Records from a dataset
◆ ◆ ◆ ◆

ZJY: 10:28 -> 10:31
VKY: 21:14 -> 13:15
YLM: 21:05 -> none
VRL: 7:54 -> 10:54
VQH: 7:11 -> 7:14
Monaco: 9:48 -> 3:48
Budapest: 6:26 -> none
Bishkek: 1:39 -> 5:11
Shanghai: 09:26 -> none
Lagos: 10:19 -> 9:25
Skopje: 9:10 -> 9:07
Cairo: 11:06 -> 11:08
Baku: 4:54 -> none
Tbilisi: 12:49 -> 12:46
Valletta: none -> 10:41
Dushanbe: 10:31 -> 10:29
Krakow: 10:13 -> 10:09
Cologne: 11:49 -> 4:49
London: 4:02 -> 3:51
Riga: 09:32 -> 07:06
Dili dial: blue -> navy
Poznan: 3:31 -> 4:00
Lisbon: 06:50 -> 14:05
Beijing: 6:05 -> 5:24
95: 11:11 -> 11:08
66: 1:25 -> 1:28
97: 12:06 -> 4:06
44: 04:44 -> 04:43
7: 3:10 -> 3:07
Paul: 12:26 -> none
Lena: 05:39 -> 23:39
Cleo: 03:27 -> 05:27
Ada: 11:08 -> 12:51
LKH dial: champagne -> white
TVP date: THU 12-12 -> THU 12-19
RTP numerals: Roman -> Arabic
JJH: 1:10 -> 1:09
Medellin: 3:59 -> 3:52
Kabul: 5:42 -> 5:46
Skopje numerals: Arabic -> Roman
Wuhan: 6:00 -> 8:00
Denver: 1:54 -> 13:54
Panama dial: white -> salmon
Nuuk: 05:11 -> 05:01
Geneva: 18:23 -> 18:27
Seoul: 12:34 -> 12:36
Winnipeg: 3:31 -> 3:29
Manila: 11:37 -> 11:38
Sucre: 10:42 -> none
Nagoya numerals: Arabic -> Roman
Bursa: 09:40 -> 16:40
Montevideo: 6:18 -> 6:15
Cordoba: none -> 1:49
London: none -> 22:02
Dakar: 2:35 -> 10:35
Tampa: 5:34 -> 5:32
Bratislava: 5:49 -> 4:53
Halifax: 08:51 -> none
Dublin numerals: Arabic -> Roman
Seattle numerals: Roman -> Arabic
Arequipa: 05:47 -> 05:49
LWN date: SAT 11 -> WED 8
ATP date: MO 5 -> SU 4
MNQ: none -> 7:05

◆ ◆ ◆ ◆

INSTRUCTIONS TO FOLLOW
Render all of the data above as a numbered list, omitting any blank lines.

RESULT FOR THIS EXERCISE
1. ZJY: 10:28 -> 10:31
2. VKY: 21:14 -> 13:15
3. YLM: 21:05 -> none
4. VRL: 7:54 -> 10:54
5. VQH: 7:11 -> 7:14
6. Monaco: 9:48 -> 3:48
7. Budapest: 6:26 -> none
8. Bishkek: 1:39 -> 5:11
9. Shanghai: 09:26 -> none
10. Lagos: 10:19 -> 9:25
11. Skopje: 9:10 -> 9:07
12. Cairo: 11:06 -> 11:08
13. Baku: 4:54 -> none
14. Tbilisi: 12:49 -> 12:46
15. Valletta: none -> 10:41
16. Dushanbe: 10:31 -> 10:29
17. Krakow: 10:13 -> 10:09
18. Cologne: 11:49 -> 4:49
19. London: 4:02 -> 3:51
20. Riga: 09:32 -> 07:06
21. Dili dial: blue -> navy
22. Poznan: 3:31 -> 4:00
23. Lisbon: 06:50 -> 14:05
24. Beijing: 6:05 -> 5:24
25. 95: 11:11 -> 11:08
26. 66: 1:25 -> 1:28
27. 97: 12:06 -> 4:06
28. 44: 04:44 -> 04:43
29. 7: 3:10 -> 3:07
30. Paul: 12:26 -> none
31. Lena: 05:39 -> 23:39
32. Cleo: 03:27 -> 05:27
33. Ada: 11:08 -> 12:51
34. LKH dial: champagne -> white
35. TVP date: THU 12-12 -> THU 12-19
36. RTP numerals: Roman -> Arabic
37. JJH: 1:10 -> 1:09
38. Medellin: 3:59 -> 3:52
39. Kabul: 5:42 -> 5:46
40. Skopje numerals: Arabic -> Roman
41. Wuhan: 6:00 -> 8:00
42. Denver: 1:54 -> 13:54
43. Panama dial: white -> salmon
44. Nuuk: 05:11 -> 05:01
45. Geneva: 18:23 -> 18:27
46. Seoul: 12:34 -> 12:36
47. Winnipeg: 3:31 -> 3:29
48. Manila: 11:37 -> 11:38
49. Sucre: 10:42 -> none
50. Nagoya numerals: Arabic -> Roman
51. Bursa: 09:40 -> 16:40
52. Montevideo: 6:18 -> 6:15
53. Cordoba: none -> 1:49
54. London: none -> 22:02
55. Dakar: 2:35 -> 10:35
56. Tampa: 5:34 -> 5:32
57. Bratislava: 5:49 -> 4:53
58. Halifax: 08:51 -> none
59. Dublin numerals: Arabic -> Roman
60. Seattle numerals: Roman -> Arabic
61. Arequipa: 05:47 -> 05:49
62. LWN date: SAT 11 -> WED 8
63. ATP date: MO 5 -> SU 4
64. MNQ: none -> 7:05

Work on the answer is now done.